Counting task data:
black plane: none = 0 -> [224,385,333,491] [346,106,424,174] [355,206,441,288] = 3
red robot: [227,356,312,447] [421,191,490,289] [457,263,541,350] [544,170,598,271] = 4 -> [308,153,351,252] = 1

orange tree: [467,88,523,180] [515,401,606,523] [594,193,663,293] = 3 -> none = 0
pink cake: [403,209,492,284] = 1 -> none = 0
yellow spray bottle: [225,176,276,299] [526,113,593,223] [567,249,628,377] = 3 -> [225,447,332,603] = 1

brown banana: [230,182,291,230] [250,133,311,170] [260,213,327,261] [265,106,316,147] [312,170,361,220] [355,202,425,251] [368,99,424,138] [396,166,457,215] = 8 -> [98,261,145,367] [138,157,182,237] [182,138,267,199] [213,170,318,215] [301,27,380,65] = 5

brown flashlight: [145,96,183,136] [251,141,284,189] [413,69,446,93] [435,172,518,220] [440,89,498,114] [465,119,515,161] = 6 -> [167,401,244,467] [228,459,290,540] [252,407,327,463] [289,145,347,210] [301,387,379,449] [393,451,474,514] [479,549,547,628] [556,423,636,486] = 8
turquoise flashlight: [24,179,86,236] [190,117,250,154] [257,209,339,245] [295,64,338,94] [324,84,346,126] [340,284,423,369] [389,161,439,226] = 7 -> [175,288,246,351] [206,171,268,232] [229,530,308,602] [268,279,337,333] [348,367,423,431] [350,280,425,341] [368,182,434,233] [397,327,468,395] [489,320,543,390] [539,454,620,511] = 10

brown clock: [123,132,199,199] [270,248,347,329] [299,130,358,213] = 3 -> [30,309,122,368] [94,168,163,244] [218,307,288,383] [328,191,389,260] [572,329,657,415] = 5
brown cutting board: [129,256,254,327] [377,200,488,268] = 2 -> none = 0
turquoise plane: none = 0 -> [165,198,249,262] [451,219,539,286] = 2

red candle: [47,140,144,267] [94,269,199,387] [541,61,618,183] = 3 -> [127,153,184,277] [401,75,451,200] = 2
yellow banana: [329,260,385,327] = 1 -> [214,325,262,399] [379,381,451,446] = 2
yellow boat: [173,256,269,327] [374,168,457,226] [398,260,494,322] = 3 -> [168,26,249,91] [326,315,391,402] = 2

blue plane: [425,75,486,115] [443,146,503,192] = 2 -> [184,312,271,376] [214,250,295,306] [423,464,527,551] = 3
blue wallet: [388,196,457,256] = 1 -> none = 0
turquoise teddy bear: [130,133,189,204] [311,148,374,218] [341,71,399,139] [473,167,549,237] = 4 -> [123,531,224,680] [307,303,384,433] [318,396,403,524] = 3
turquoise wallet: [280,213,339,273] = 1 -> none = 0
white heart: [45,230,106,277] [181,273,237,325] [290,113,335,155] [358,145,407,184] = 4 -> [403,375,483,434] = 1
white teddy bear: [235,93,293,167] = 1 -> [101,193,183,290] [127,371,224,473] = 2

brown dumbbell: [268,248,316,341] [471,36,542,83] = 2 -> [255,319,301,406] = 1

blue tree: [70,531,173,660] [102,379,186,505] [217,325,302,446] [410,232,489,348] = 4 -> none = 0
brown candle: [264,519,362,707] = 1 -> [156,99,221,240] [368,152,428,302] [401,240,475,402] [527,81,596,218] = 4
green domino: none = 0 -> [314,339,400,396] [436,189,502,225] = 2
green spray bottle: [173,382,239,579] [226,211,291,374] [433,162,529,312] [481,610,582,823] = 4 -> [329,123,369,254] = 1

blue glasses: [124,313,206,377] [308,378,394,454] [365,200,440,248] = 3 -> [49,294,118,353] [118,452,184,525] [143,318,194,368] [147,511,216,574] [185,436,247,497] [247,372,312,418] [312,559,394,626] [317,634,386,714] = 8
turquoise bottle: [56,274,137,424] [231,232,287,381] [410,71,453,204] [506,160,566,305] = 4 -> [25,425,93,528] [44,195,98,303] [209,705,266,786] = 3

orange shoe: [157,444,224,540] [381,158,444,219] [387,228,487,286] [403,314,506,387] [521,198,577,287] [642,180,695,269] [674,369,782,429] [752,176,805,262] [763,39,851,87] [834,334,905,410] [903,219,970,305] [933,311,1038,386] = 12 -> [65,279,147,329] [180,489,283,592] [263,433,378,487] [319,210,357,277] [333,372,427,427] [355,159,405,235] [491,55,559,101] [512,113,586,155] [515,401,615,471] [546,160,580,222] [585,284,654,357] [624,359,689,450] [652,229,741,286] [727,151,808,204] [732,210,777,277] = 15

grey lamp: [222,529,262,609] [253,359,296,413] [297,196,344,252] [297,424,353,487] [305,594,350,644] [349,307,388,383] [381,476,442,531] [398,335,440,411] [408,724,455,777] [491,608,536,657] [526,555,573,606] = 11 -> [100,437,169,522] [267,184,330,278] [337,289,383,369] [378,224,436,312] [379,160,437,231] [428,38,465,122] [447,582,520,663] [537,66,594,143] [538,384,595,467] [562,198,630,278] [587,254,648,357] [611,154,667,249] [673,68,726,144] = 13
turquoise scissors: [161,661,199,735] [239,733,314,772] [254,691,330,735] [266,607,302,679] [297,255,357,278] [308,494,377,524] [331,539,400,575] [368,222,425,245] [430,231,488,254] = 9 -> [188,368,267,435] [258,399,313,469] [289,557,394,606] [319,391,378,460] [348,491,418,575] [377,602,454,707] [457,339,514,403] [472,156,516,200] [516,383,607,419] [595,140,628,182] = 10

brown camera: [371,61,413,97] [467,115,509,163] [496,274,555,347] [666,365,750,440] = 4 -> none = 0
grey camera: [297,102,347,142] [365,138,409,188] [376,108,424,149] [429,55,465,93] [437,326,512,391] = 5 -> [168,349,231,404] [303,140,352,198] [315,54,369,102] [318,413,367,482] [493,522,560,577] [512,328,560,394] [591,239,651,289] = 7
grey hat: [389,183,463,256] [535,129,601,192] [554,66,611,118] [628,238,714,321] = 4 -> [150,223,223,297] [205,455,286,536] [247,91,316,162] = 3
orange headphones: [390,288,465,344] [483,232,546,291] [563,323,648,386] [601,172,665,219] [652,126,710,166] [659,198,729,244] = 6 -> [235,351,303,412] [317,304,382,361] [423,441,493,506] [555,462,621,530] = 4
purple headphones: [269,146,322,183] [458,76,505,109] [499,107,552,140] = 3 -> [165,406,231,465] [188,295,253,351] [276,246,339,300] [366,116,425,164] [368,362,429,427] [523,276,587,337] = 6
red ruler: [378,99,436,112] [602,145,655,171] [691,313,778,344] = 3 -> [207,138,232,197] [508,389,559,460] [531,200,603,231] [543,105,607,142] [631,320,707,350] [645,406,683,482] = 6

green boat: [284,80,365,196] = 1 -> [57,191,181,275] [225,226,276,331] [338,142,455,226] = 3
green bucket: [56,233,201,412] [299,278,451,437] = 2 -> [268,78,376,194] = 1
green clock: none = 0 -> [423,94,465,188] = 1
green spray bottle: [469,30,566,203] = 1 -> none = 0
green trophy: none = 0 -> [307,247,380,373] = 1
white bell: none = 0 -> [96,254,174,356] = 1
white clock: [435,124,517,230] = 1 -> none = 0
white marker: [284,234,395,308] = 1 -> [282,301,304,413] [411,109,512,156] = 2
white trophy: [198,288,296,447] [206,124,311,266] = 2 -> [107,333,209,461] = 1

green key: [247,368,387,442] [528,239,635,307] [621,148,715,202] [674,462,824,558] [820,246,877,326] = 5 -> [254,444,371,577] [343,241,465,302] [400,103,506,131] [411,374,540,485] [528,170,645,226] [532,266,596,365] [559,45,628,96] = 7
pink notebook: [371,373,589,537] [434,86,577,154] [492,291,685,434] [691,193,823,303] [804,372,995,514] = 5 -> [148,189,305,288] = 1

● What needs to be done
State how many lines of the records above contain the word "green", and give only that number.

● Written response
8